● Input records
========================================================================
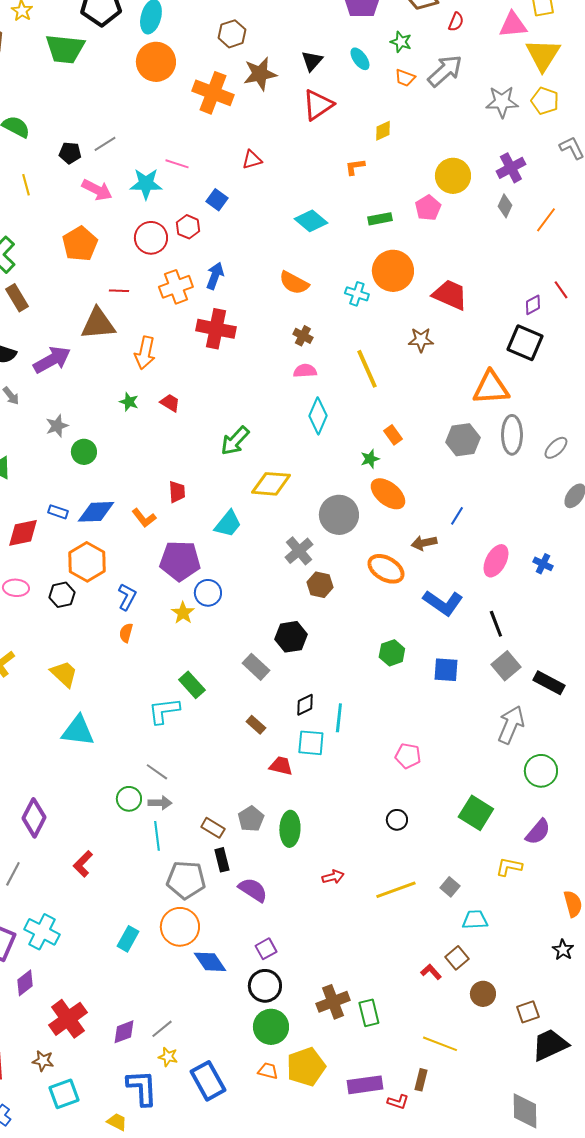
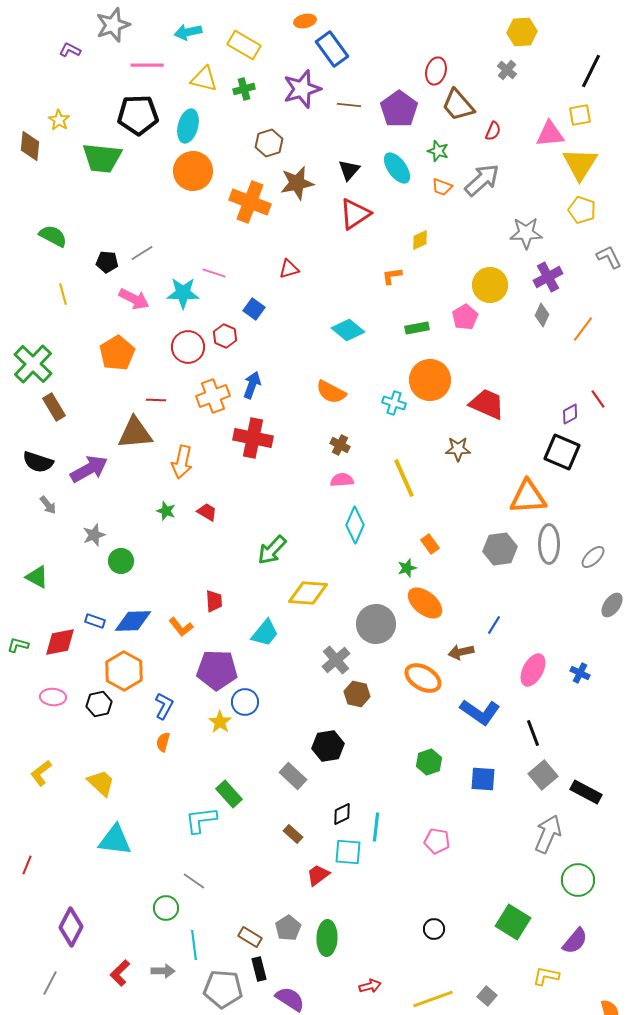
cyan ellipse: (360, 59) -> (397, 168), size x1.4
gray star: (502, 102) -> (526, 233), moved
pink pentagon: (408, 756) -> (437, 841), moved
red trapezoid: (281, 766) -> (318, 875), turned -50
gray arrow: (160, 803) -> (163, 971), moved

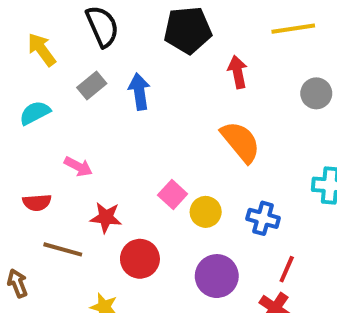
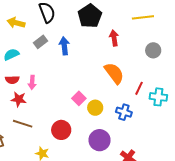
black pentagon: (188, 30) -> (90, 16), turned -30
yellow arrow: (42, 50) -> (16, 23), turned -42
pink arrow: (78, 167) -> (32, 82), turned 64
red semicircle: (37, 203) -> (12, 80), moved
red star: (106, 217) -> (19, 99), moved
red line: (287, 269) -> (139, 88), moved

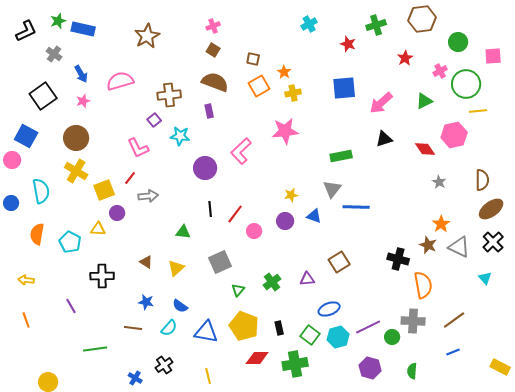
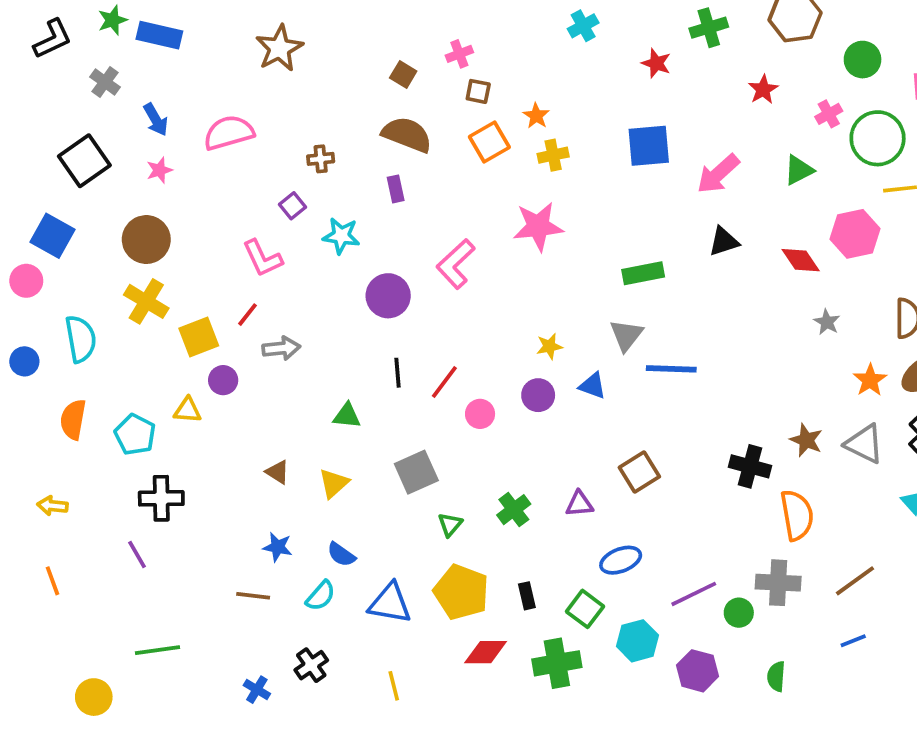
pink cross: (213, 26) -> (459, 54), moved
brown cross: (169, 95) -> (321, 159), size x0.6
orange star: (441, 224) -> (870, 380), moved
black cross: (102, 276) -> (161, 498), moved
cyan hexagon: (338, 337) -> (638, 641), moved
green line: (95, 349) -> (158, 650), moved

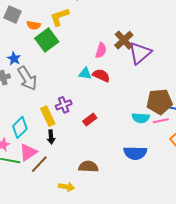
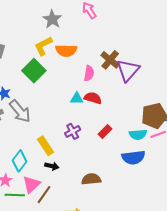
orange semicircle: (34, 25) -> (66, 50), moved, size x1.5
purple cross: (64, 105) -> (73, 131), moved
red rectangle: (90, 120) -> (105, 131), moved
black arrow: (51, 137) -> (52, 166), turned -64
blue semicircle: (135, 153) -> (133, 157), moved
brown semicircle: (88, 167) -> (91, 179), moved

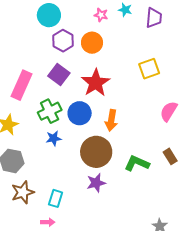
========================================================================
● Directions
Within the listing above, find the line containing "red semicircle: (37, 203) -> (12, 80), moved" and the line containing "purple cross: (64, 105) -> (73, 131), moved". Transcribe them and everything between them exactly, leaving out the pictures.

● Written solution
red semicircle: (37, 203) -> (12, 80), moved
red star: (106, 217) -> (19, 99), moved
red line: (287, 269) -> (139, 88), moved

pink cross: (213, 26) -> (459, 54), moved
brown cross: (169, 95) -> (321, 159), size x0.6
orange star: (441, 224) -> (870, 380), moved
black cross: (102, 276) -> (161, 498), moved
cyan hexagon: (338, 337) -> (638, 641), moved
green line: (95, 349) -> (158, 650), moved

orange semicircle: (34, 25) -> (66, 50), moved, size x1.5
purple cross: (64, 105) -> (73, 131), moved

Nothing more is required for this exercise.